> _Exercise brief_:
Print, exactly as written, the line containing "none -> orange round brick E12 level 1" and every line after it, ending with the final line of the data below.

[Object state change records]

=== Section Start ===

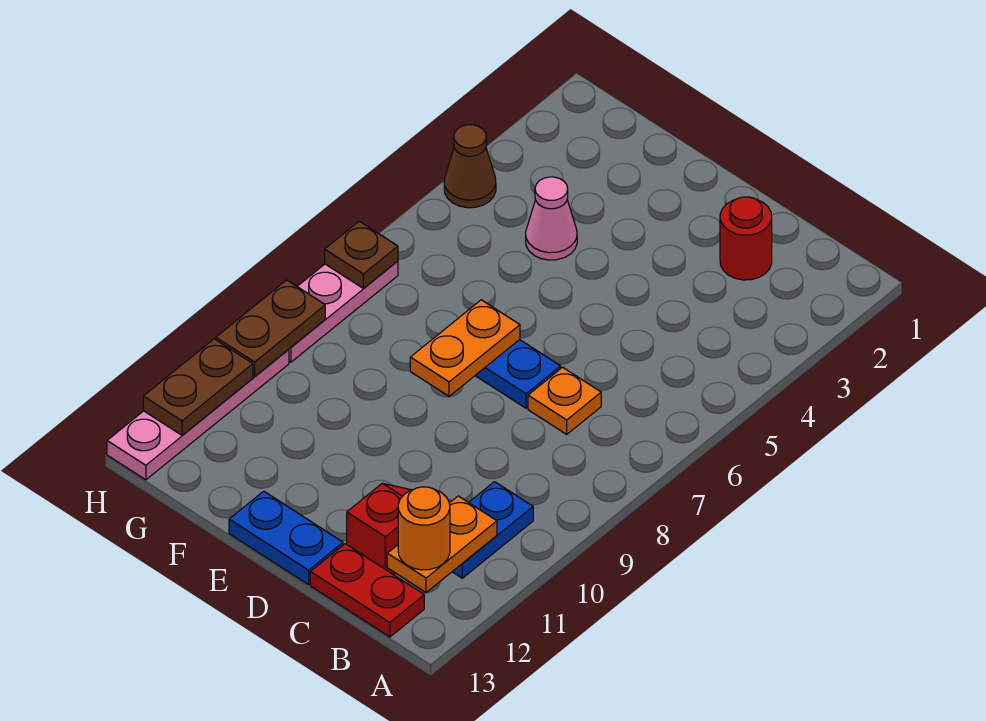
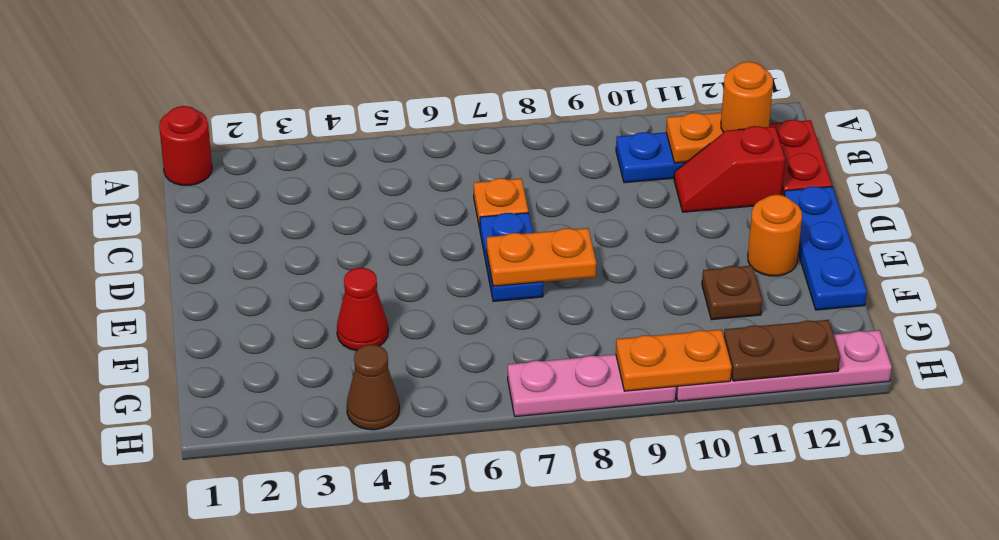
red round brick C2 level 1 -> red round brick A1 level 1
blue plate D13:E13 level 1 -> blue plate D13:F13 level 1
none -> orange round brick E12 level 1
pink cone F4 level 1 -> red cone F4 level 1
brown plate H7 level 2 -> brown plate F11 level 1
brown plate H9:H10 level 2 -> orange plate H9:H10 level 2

=== Section End ===

> _Task answer_:
none -> orange round brick E12 level 1
pink cone F4 level 1 -> red cone F4 level 1
brown plate H7 level 2 -> brown plate F11 level 1
brown plate H9:H10 level 2 -> orange plate H9:H10 level 2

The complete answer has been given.